* [What to produce] Please find all lines containing "MOSI" in the listing below and copy them.

(Extracted records begins)

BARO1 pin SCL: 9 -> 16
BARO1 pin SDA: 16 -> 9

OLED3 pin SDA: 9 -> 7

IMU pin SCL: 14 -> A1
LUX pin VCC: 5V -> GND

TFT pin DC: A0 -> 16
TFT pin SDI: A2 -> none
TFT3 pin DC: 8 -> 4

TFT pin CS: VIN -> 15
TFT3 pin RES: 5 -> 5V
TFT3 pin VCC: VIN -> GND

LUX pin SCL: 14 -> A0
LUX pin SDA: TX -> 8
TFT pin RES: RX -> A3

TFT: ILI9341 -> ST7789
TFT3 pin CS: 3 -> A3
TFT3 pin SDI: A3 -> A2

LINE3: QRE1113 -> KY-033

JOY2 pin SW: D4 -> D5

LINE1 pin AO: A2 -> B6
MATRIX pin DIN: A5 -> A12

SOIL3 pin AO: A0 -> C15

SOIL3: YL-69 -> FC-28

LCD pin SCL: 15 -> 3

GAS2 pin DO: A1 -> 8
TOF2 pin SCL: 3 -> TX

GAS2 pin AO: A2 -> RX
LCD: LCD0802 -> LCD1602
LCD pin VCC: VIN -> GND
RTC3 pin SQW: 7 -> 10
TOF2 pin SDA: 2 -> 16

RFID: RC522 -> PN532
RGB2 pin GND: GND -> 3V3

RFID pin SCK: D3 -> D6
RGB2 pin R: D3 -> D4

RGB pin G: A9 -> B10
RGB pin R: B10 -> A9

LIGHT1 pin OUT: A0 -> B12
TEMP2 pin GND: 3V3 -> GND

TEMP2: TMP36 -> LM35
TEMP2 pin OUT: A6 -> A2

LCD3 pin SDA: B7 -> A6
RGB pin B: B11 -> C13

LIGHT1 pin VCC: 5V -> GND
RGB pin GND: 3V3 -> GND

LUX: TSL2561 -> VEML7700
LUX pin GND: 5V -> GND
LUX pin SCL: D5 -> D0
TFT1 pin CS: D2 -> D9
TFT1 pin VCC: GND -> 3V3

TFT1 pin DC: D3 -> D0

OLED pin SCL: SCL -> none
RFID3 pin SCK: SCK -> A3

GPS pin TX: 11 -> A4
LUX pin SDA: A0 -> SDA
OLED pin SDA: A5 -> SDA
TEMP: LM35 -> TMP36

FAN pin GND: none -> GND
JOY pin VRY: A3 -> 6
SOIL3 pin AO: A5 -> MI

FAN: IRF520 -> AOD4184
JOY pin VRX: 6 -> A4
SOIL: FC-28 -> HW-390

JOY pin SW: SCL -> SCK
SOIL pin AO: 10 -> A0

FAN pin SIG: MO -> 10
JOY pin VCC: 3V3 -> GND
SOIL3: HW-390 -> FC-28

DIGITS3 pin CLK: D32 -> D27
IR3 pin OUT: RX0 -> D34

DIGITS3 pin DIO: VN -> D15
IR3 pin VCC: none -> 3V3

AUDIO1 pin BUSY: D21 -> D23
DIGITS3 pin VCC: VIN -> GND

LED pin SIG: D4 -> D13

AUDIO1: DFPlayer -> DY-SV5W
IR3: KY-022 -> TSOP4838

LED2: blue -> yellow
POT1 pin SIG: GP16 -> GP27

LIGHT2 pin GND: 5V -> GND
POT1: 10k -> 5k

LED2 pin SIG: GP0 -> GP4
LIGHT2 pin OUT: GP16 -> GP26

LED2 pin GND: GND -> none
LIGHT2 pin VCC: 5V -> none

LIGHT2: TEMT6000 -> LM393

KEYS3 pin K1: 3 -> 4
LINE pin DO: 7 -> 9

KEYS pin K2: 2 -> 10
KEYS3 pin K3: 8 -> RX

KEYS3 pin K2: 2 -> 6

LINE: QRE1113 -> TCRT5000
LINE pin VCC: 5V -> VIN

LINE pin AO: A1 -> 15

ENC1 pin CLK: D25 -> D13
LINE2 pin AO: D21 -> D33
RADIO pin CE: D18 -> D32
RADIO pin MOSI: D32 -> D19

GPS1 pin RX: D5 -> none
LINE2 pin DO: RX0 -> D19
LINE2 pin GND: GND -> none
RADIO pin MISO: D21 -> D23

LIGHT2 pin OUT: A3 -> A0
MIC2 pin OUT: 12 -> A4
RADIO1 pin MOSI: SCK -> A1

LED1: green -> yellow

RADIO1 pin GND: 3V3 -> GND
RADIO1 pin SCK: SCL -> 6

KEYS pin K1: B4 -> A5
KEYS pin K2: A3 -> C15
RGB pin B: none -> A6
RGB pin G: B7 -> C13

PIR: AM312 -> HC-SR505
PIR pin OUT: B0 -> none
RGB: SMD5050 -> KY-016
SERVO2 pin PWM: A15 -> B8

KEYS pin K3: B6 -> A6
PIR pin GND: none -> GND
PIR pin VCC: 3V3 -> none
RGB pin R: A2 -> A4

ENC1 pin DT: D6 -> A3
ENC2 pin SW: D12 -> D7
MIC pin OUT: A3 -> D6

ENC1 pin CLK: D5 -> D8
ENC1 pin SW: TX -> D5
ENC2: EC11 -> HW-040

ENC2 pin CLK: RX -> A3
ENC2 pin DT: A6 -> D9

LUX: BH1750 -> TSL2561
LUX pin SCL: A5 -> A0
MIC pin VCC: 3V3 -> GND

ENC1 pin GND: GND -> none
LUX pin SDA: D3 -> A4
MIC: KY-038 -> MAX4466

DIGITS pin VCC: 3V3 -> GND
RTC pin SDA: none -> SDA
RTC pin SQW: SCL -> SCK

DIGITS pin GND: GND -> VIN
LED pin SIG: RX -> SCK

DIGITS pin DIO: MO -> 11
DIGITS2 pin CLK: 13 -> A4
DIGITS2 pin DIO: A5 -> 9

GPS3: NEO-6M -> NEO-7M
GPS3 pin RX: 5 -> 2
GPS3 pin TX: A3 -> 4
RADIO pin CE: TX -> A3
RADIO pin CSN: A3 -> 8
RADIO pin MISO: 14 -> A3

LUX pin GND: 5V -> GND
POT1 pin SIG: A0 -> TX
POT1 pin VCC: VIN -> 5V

(Extracted records ends)

* [Exercise response]
RADIO pin MOSI: D32 -> D19
RADIO1 pin MOSI: SCK -> A1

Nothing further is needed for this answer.